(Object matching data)
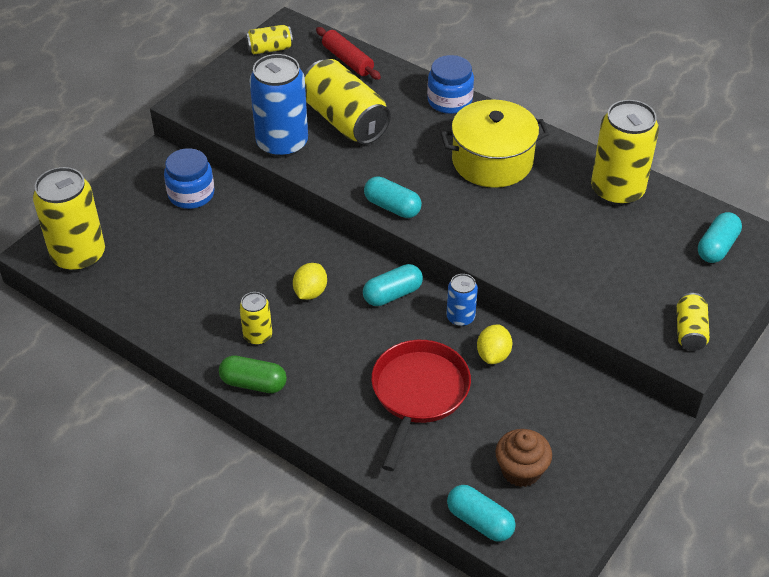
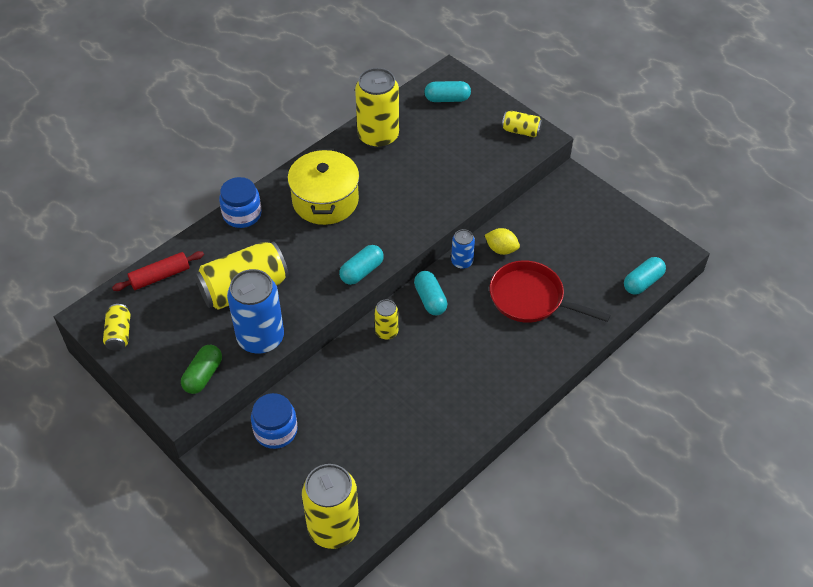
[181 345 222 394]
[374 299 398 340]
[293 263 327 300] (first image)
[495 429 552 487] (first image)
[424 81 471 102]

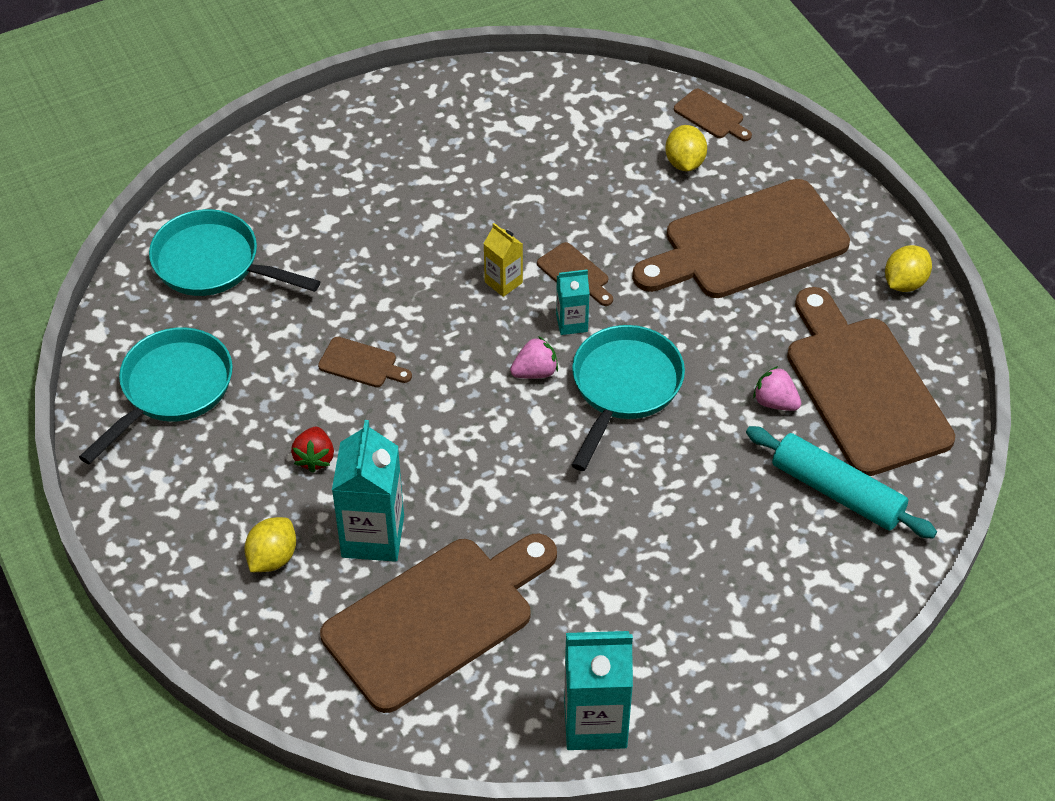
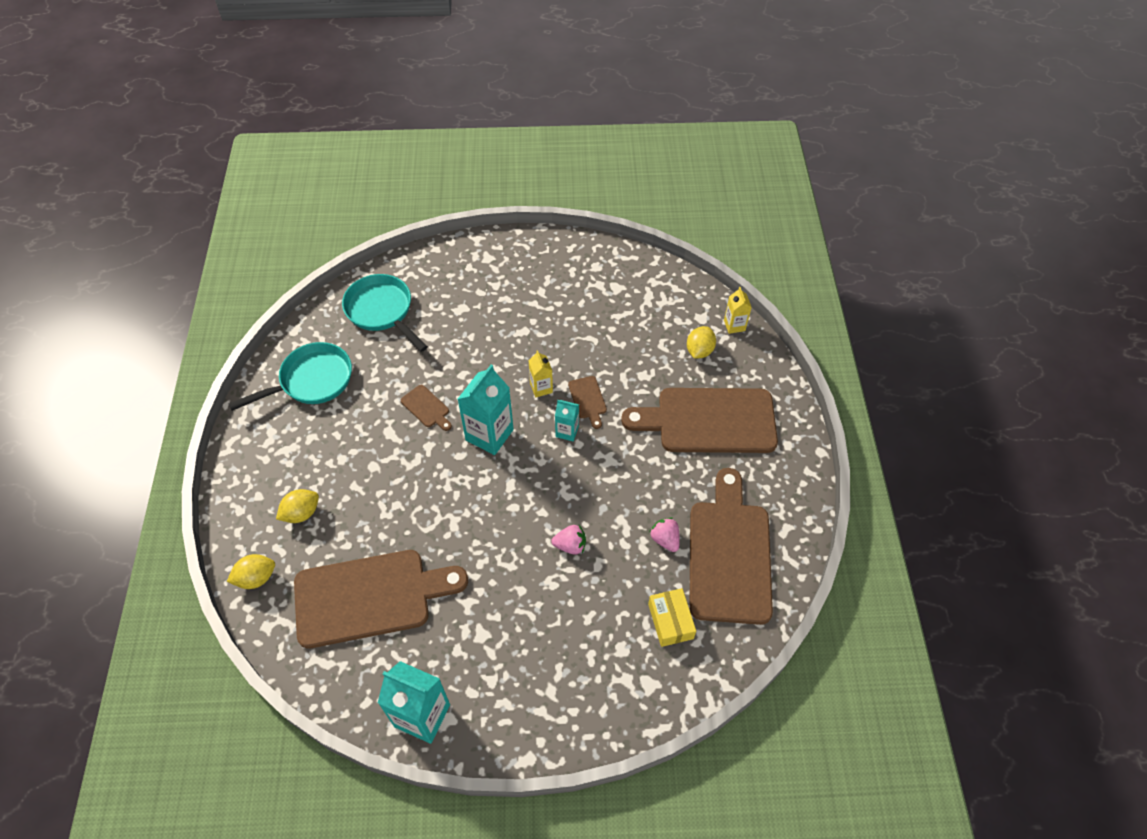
[291 427 334 473] (first image)
[458 365 514 455]
[551 525 586 555]
[572 325 685 471] (first image)
[724 287 752 334]
[648 588 696 647]
[227 554 275 589]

### Activity
The answer must be every line from the records above that contains "first".

### Task output
[293 263 327 300] (first image)
[495 429 552 487] (first image)
[291 427 334 473] (first image)
[572 325 685 471] (first image)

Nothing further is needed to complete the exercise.